+++ Extracted material

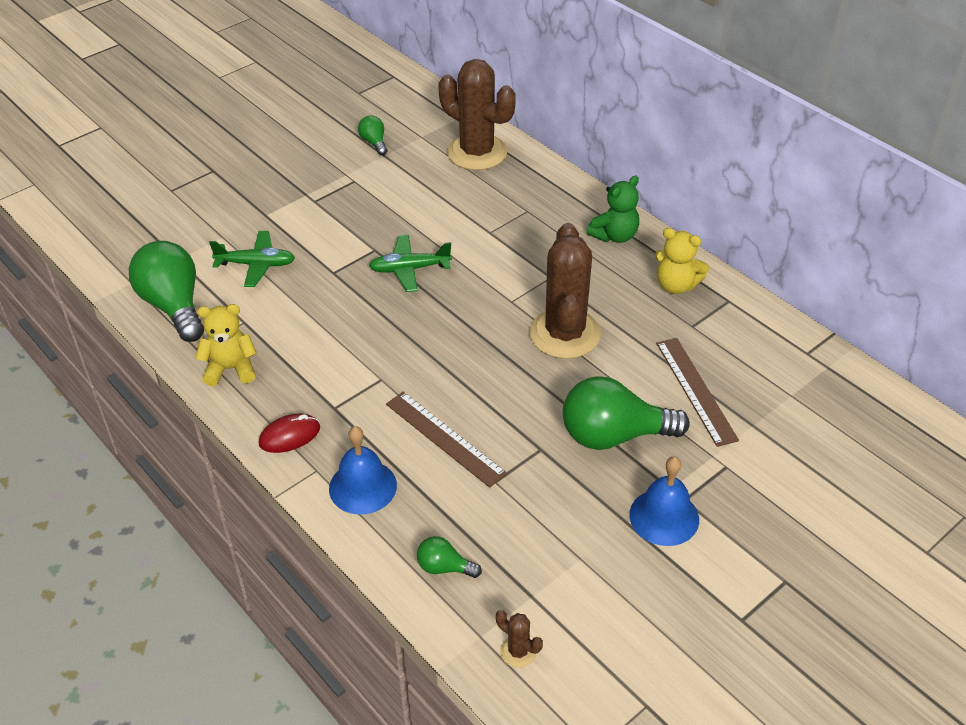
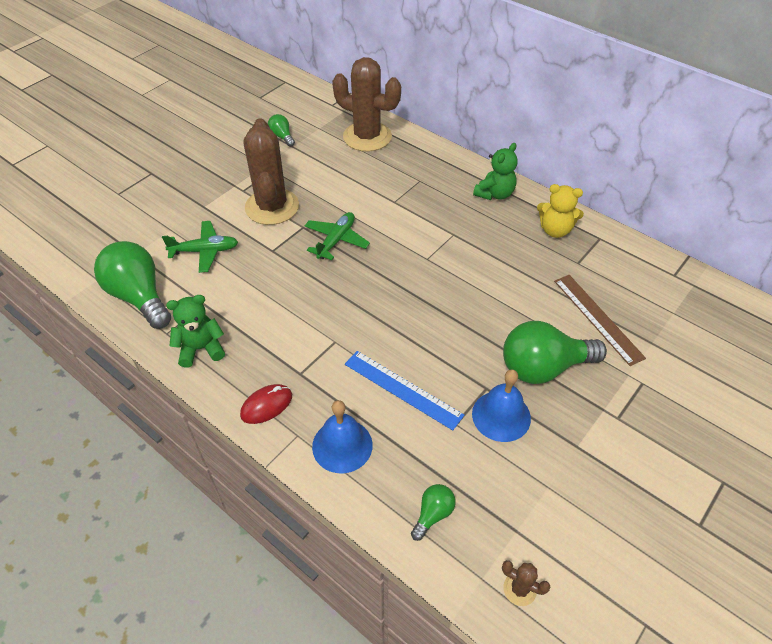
camera: 10 degrees left, 5 degrees up
(230, 369) = (201, 349): yellow teddy bear -> green teddy bear
(410, 269) = (336, 240): green plane -> green plane turned 135 degrees clockwise
(444, 438) = (402, 389): brown ruler -> blue ruler
(444, 567) = (433, 514): green light bulb -> green light bulb turned 120 degrees clockwise
(565, 334) = (478, 282): brown cactus -> brown cactus (272, 207)
(664, 517) = (606, 437): blue bell -> blue bell (501, 416)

++++++

- **Problem description**
Return, without any change, the lines from the one holding "(444, 438) = (402, 389): brown" through the end of the listing, and only those.

- **Output for this exercise**
(444, 438) = (402, 389): brown ruler -> blue ruler
(444, 567) = (433, 514): green light bulb -> green light bulb turned 120 degrees clockwise
(565, 334) = (478, 282): brown cactus -> brown cactus (272, 207)
(664, 517) = (606, 437): blue bell -> blue bell (501, 416)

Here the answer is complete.